Records contained in a dataset:
==*==

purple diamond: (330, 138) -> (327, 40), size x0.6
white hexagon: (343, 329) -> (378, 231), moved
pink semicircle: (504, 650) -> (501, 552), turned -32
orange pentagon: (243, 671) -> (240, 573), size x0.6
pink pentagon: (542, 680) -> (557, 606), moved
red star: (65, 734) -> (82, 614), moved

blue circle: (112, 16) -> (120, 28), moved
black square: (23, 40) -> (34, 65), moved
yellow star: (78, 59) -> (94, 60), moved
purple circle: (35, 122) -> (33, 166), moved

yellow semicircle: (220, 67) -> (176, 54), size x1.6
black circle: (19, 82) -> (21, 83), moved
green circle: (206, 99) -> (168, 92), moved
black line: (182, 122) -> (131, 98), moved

==*==

What the task requires →
Every entry should be given again exactly as written.

Answer to this exercise →
purple diamond: (330, 138) -> (327, 40), size x0.6
white hexagon: (343, 329) -> (378, 231), moved
pink semicircle: (504, 650) -> (501, 552), turned -32
orange pentagon: (243, 671) -> (240, 573), size x0.6
pink pentagon: (542, 680) -> (557, 606), moved
red star: (65, 734) -> (82, 614), moved

blue circle: (112, 16) -> (120, 28), moved
black square: (23, 40) -> (34, 65), moved
yellow star: (78, 59) -> (94, 60), moved
purple circle: (35, 122) -> (33, 166), moved

yellow semicircle: (220, 67) -> (176, 54), size x1.6
black circle: (19, 82) -> (21, 83), moved
green circle: (206, 99) -> (168, 92), moved
black line: (182, 122) -> (131, 98), moved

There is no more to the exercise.